* [Information]:
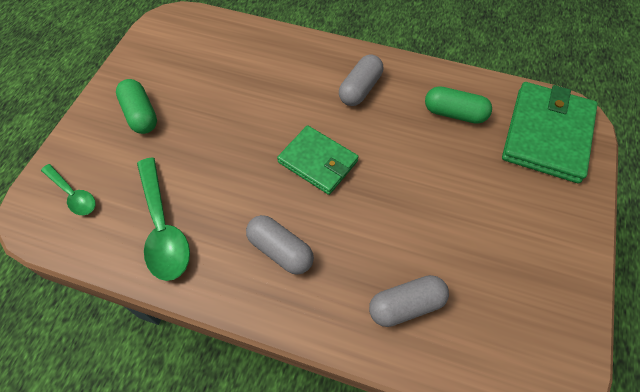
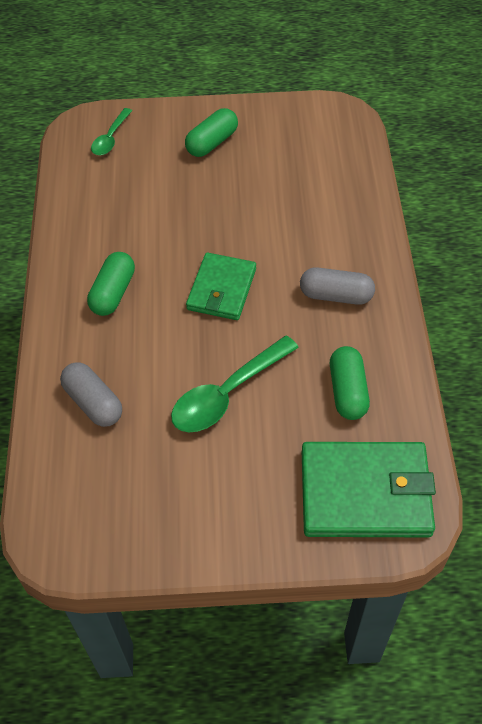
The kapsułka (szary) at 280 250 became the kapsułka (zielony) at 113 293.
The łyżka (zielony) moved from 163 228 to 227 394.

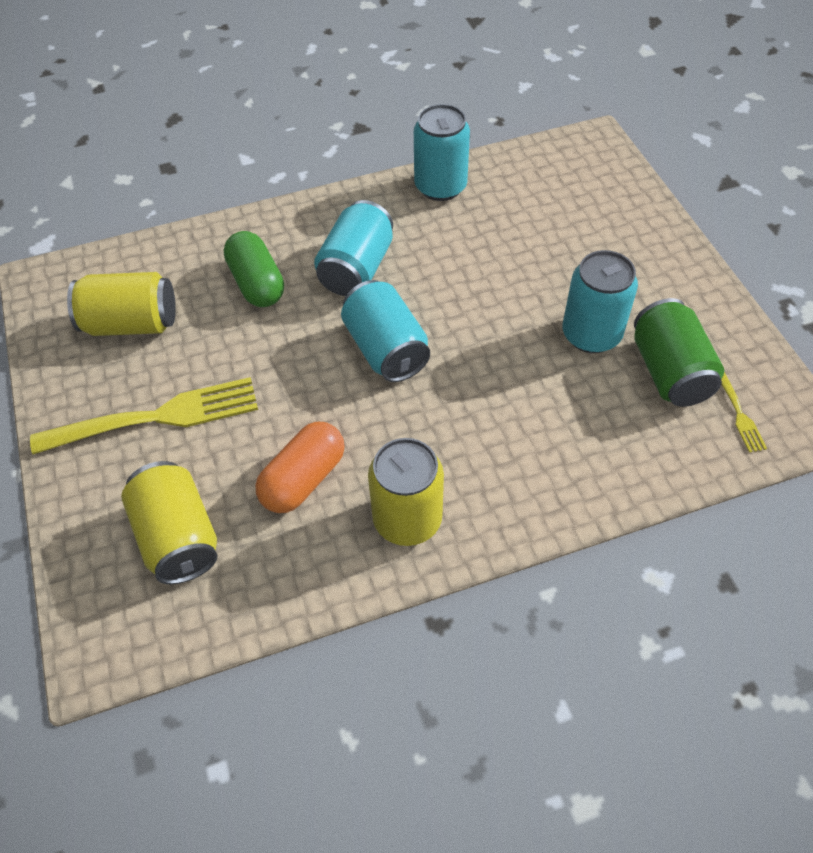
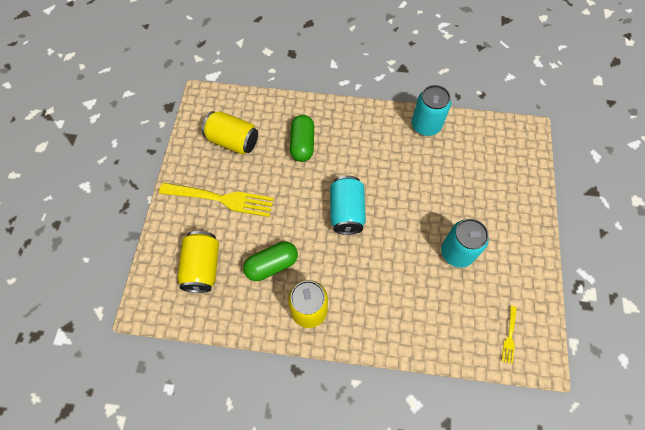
The kapsułka (pomarańczowy) at 303 479 became the kapsułka (zielony) at 271 265.
The puszka (turkusowy) at 356 268 disappeared.
The puszka (zielony) at 669 372 disappeared.

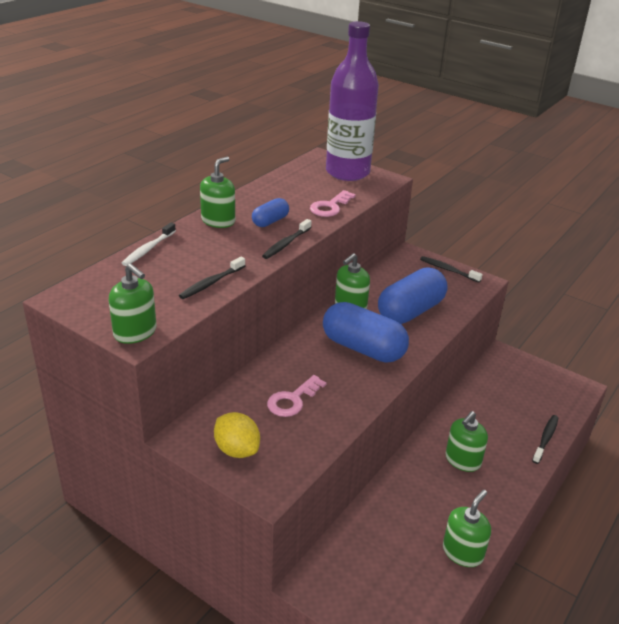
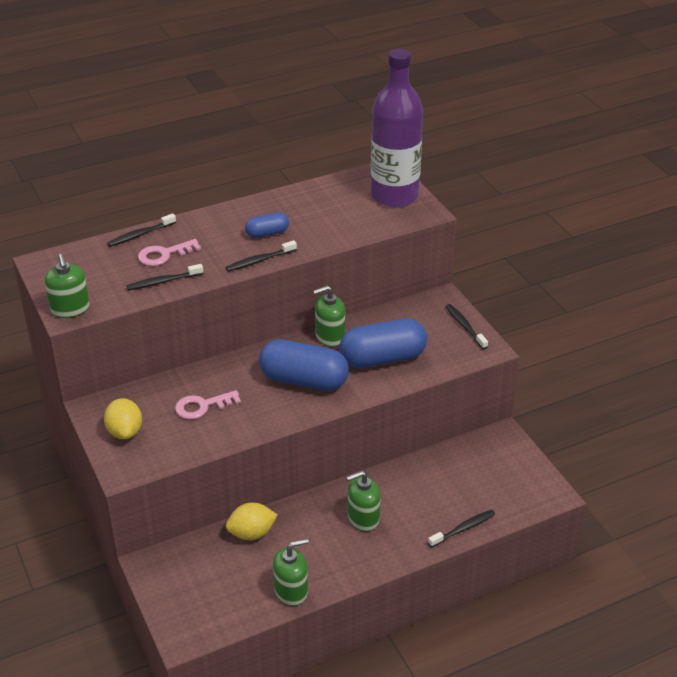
The szczoteczka do zębów (biały) at 148 249 became the szczoteczka do zębów (czarny) at 140 234.
The klucz (różowy) moved from 330 207 to 164 255.
The cytryna (żółty) at 251 533 appeared.
The kapsułka (niebieski) at 363 348 turned 45 degrees counterclockwise.
The dozownik mydła (zielony) at 218 221 disappeared.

* [To do]: Look through the data above for the string "puszka" and copy every line where it appears.

* [Finished task]:
The puszka (turkusowy) at 356 268 disappeared.
The puszka (zielony) at 669 372 disappeared.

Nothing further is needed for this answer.